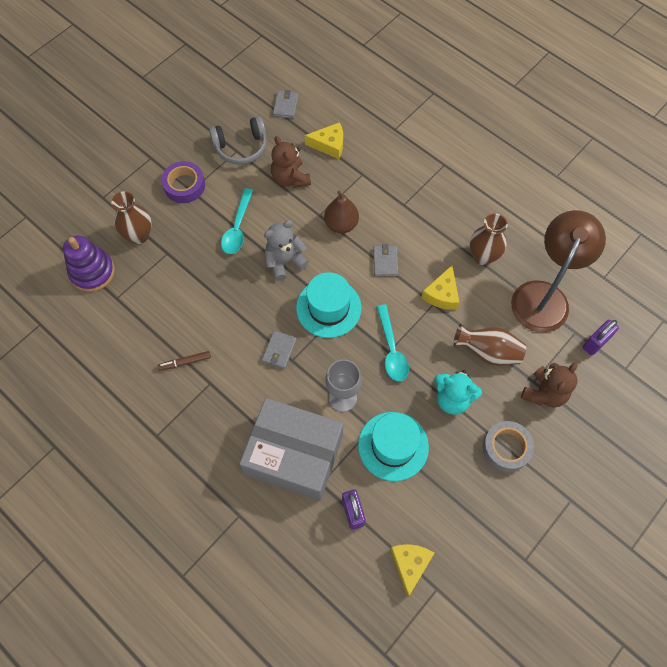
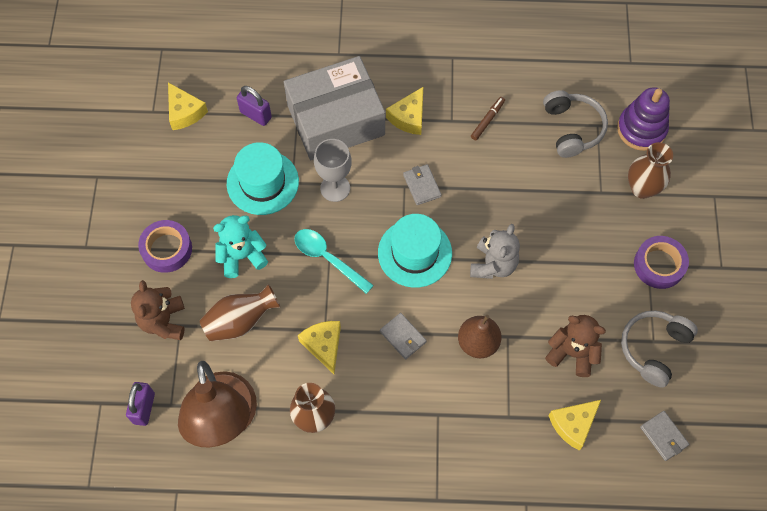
camera: 140 degrees right, 0 degrees up
(135, 309) = (572, 128): none -> grey headphones
(237, 228) = (567, 263): turquoise spoon -> none
(238, 411) = (408, 117): none -> yellow cheese
(506, 448) = (167, 249): grey tape -> purple tape

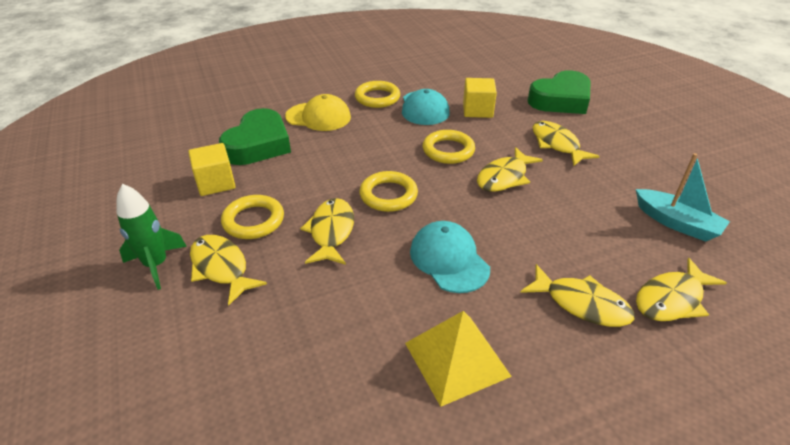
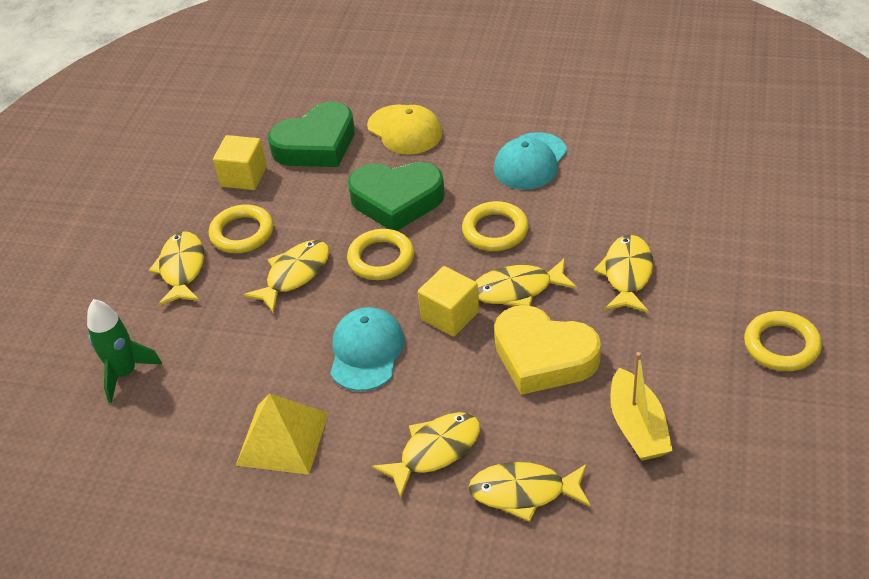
camera: 40 degrees right, 5 degrees up
(156, 265) = (139, 243): green rocket -> green rocket (125, 373)
(377, 98) = (492, 126): yellow ring -> yellow ring (781, 345)
(477, 110) = (589, 189): yellow cube -> yellow cube (450, 315)
(560, 100) = (713, 214): green heart -> green heart (397, 201)
(570, 208) = (543, 357): none -> yellow heart
(581, 304) = (435, 451): yellow fish -> yellow fish turned 105 degrees counterclockwise
(676, 223) = (637, 427): turquoise boat -> yellow boat

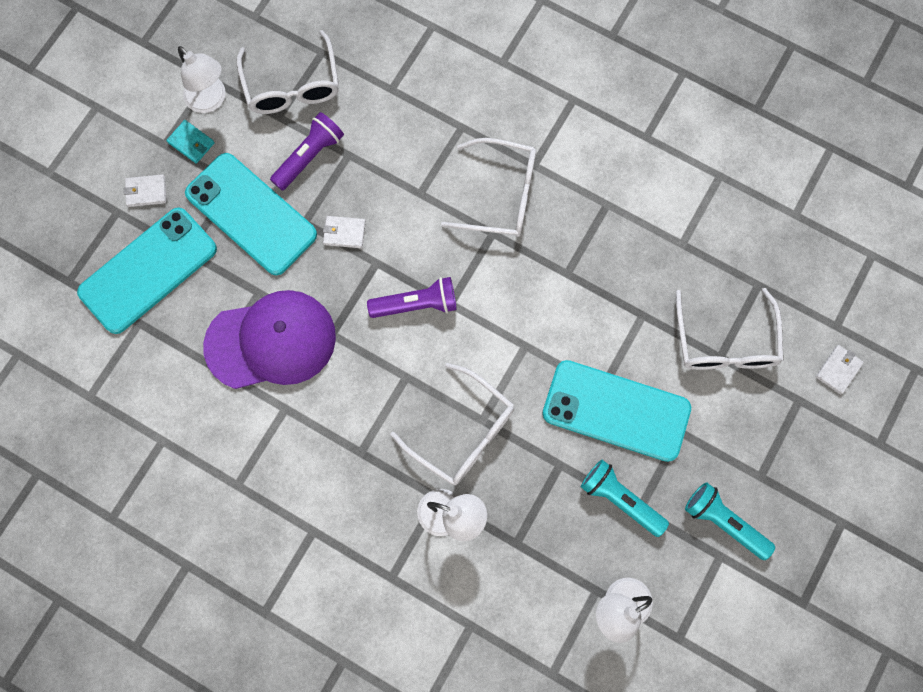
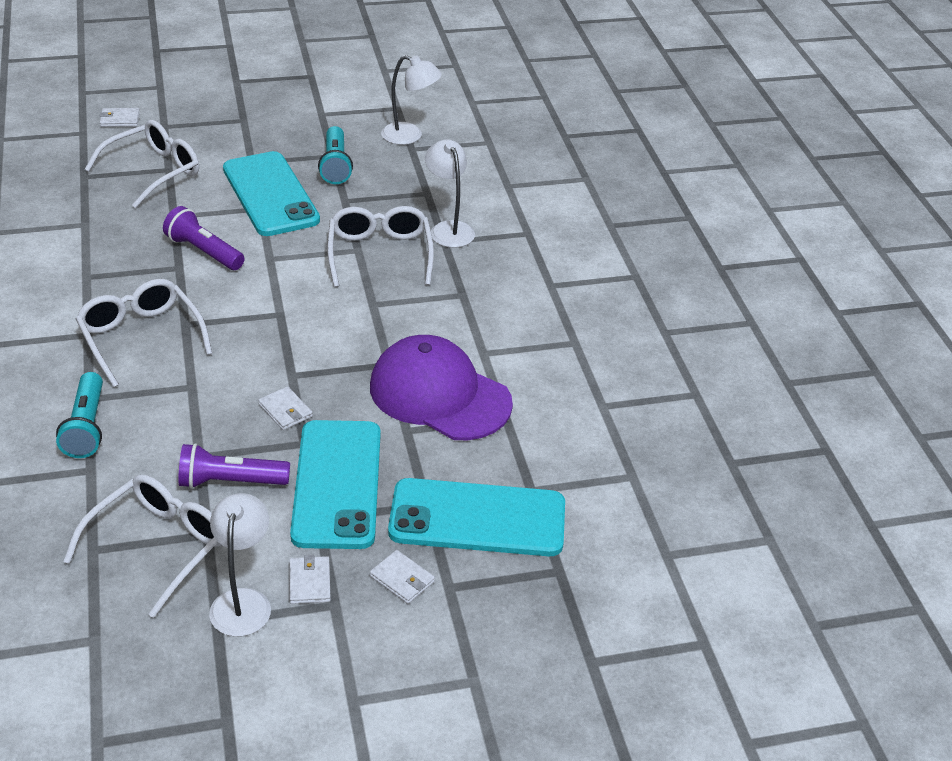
camera: 135 degrees left, 35 degrees down
(191, 143) = (309, 582): turquoise wallet -> white wallet
(416, 304) = (303, 331): purple flashlight -> purple flashlight (204, 252)
(724, 522) = (295, 121): turquoise flashlight -> turquoise flashlight (86, 427)

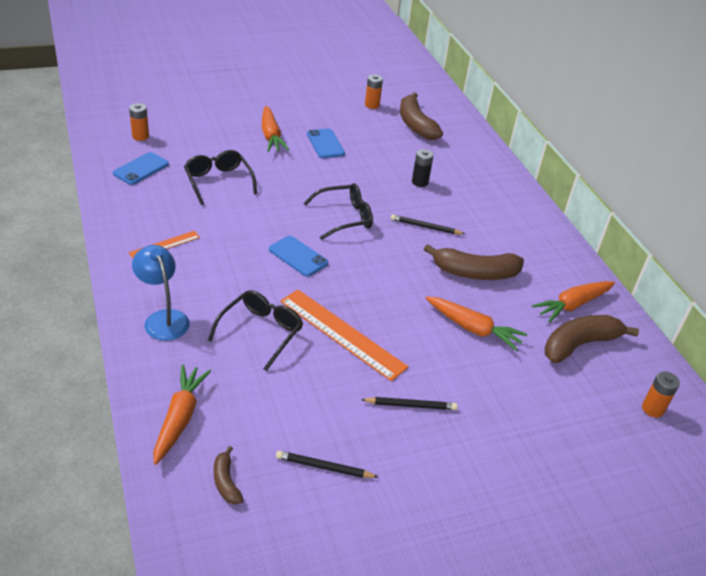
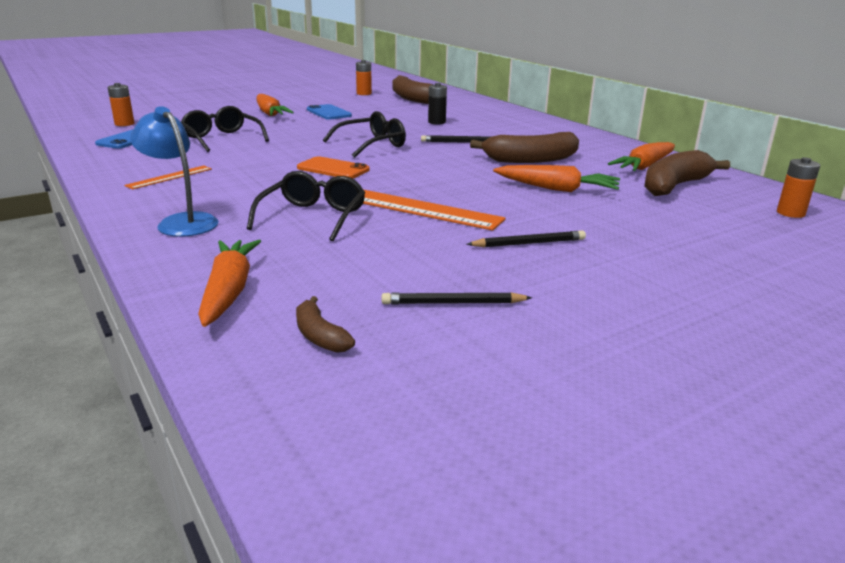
camera: 10 degrees left, 15 degrees down
(298, 256) = (333, 169): blue phone -> orange phone

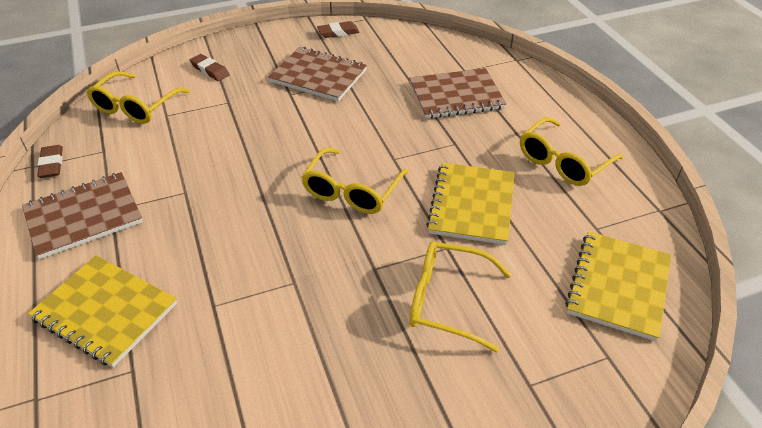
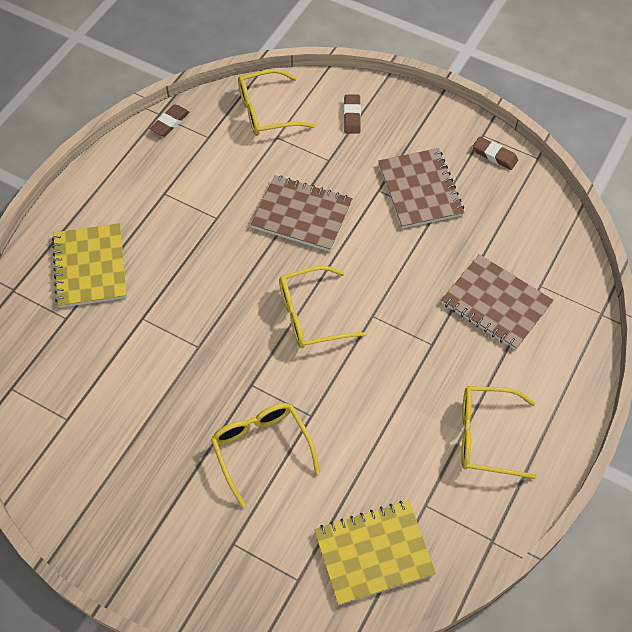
camera: 50 degrees right, 15 degrees up
(83, 216) = (145, 184): brown notebook -> brown notebook (302, 215)
(471, 205) = (370, 403): yellow notebook -> none

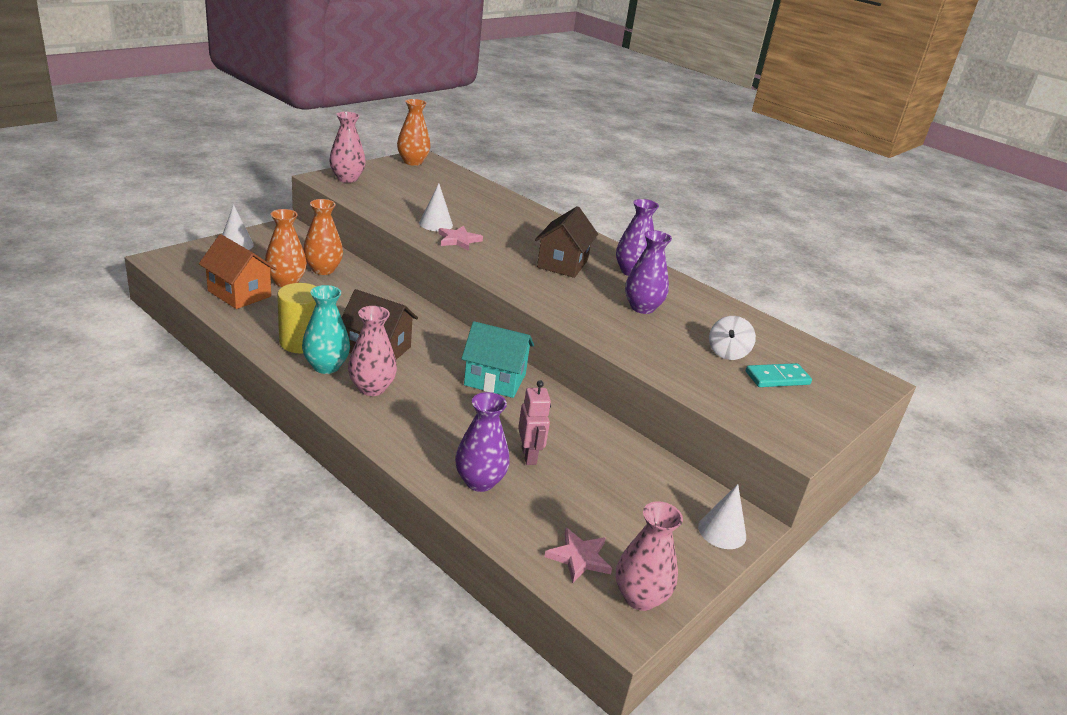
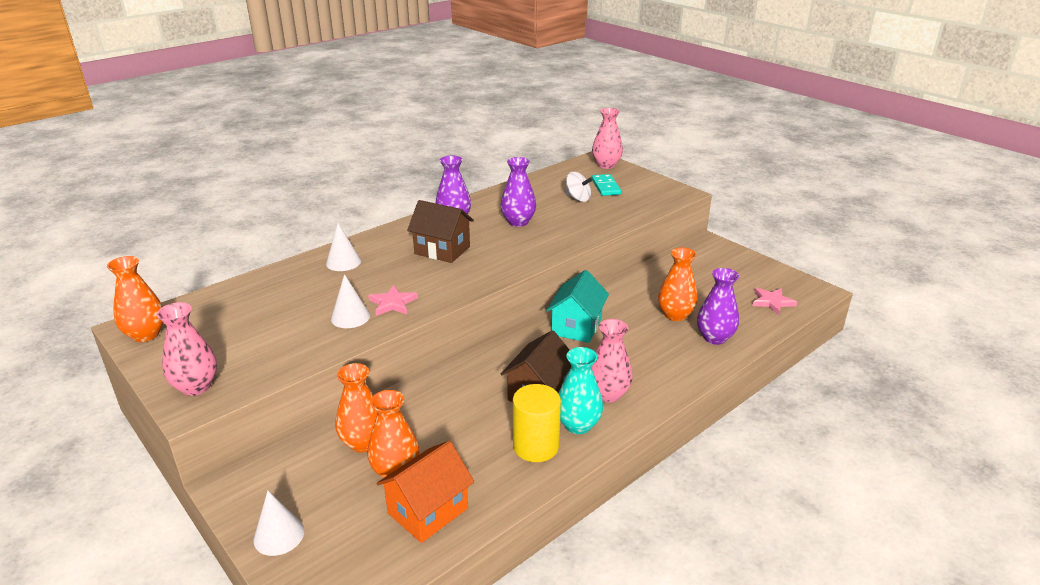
camera: 80 degrees left, 0 degrees up
(529, 456) = (675, 315): pink robot -> orange vase
(640, 597) = (794, 284): pink vase -> pink vase (606, 165)
(722, 531) = (722, 251): white cone -> white cone (343, 262)

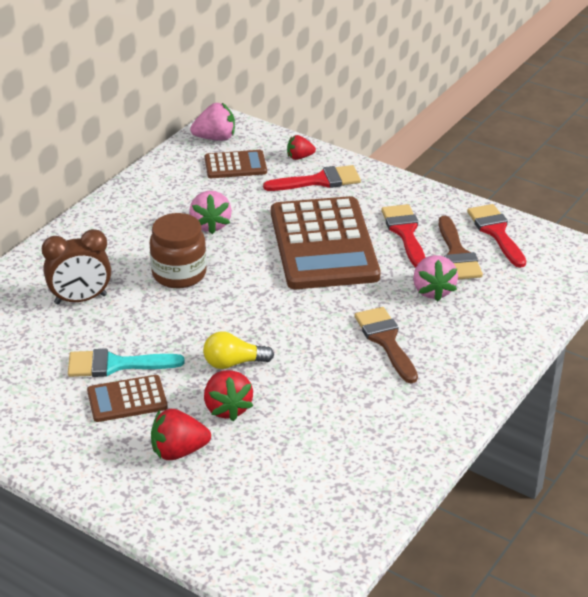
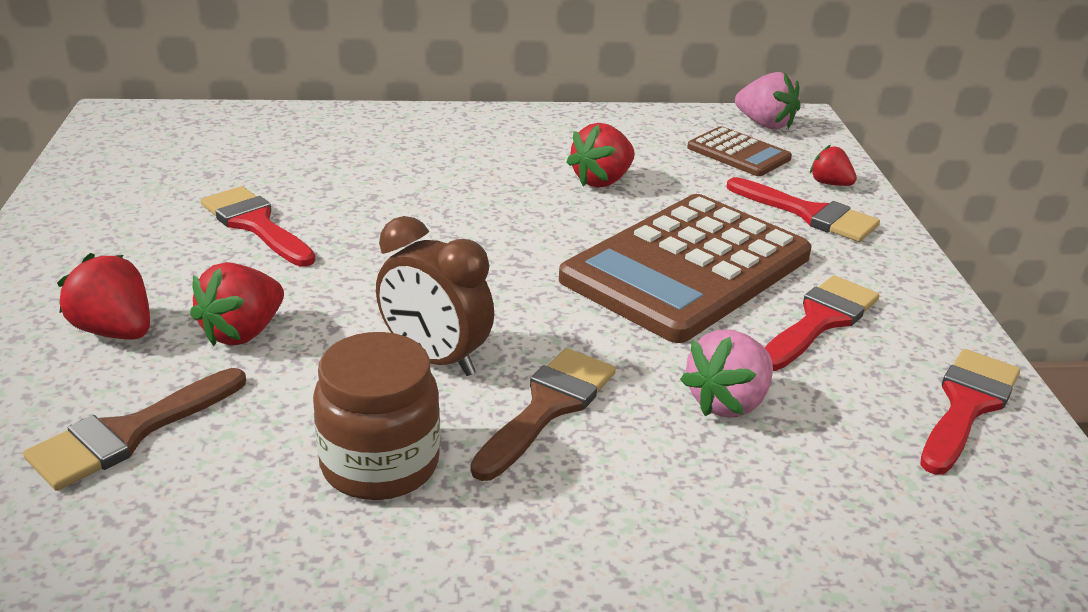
camera: 50 degrees right, 5 degrees down
(80, 299) = (354, 162): brown clock -> brown clock (434, 359)
(116, 365) = (256, 225): turquoise brush -> red brush
(127, 399) = (194, 256): brown calculator -> none
(179, 274) = (480, 197): brown jar -> brown jar (380, 464)
(210, 225) = (602, 181): pink strawberry -> red strawberry
(234, 363) = (346, 300): yellow light bulb -> none
(457, 254) = (850, 389): brown brush -> brown brush (129, 433)

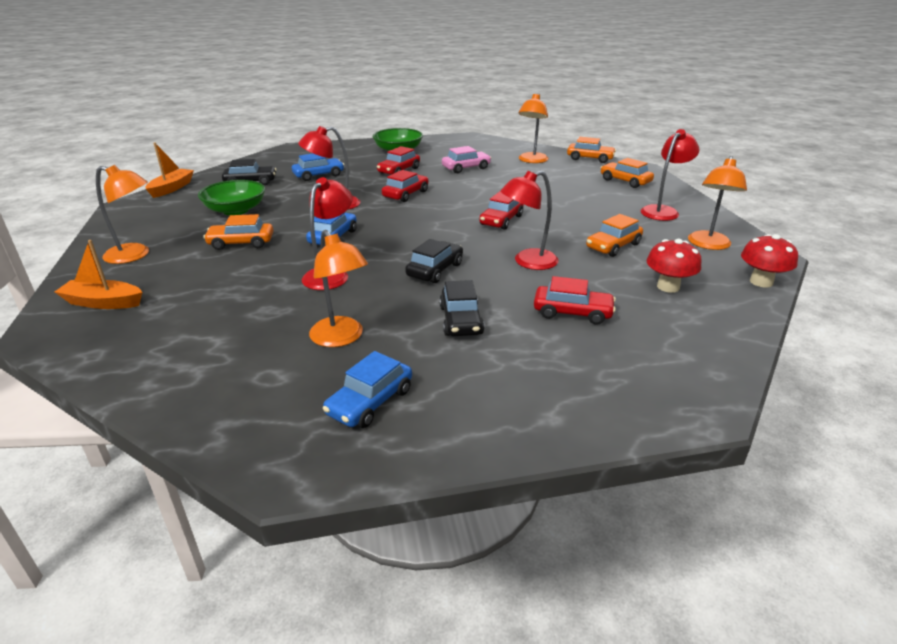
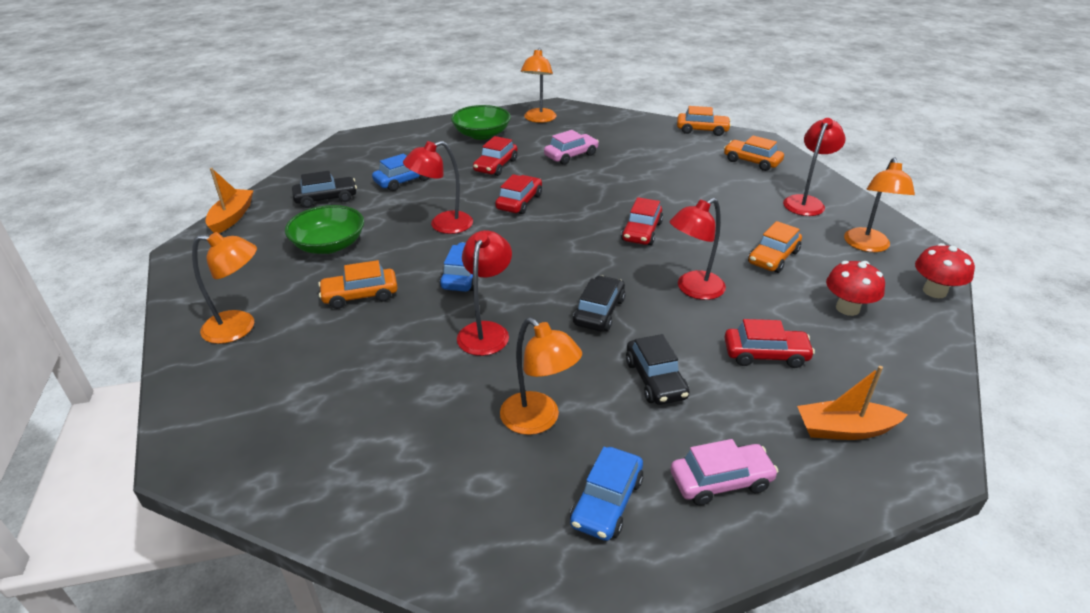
camera: 10 degrees left, 5 degrees up
(103, 303) = (238, 404): orange boat -> orange boat (844, 429)
(484, 399) = (720, 481): none -> pink car
(531, 160) = (639, 138): orange lamp -> orange lamp (538, 119)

◆ Task requirements
Look over the material and return every line where the word "none" is found.

◆ Result of this task
(135, 309) = (572, 128): none -> grey headphones
(237, 228) = (567, 263): turquoise spoon -> none
(238, 411) = (408, 117): none -> yellow cheese
(570, 208) = (543, 357): none -> yellow heart
(471, 205) = (370, 403): yellow notebook -> none
(127, 399) = (194, 256): brown calculator -> none
(234, 363) = (346, 300): yellow light bulb -> none
(484, 399) = (720, 481): none -> pink car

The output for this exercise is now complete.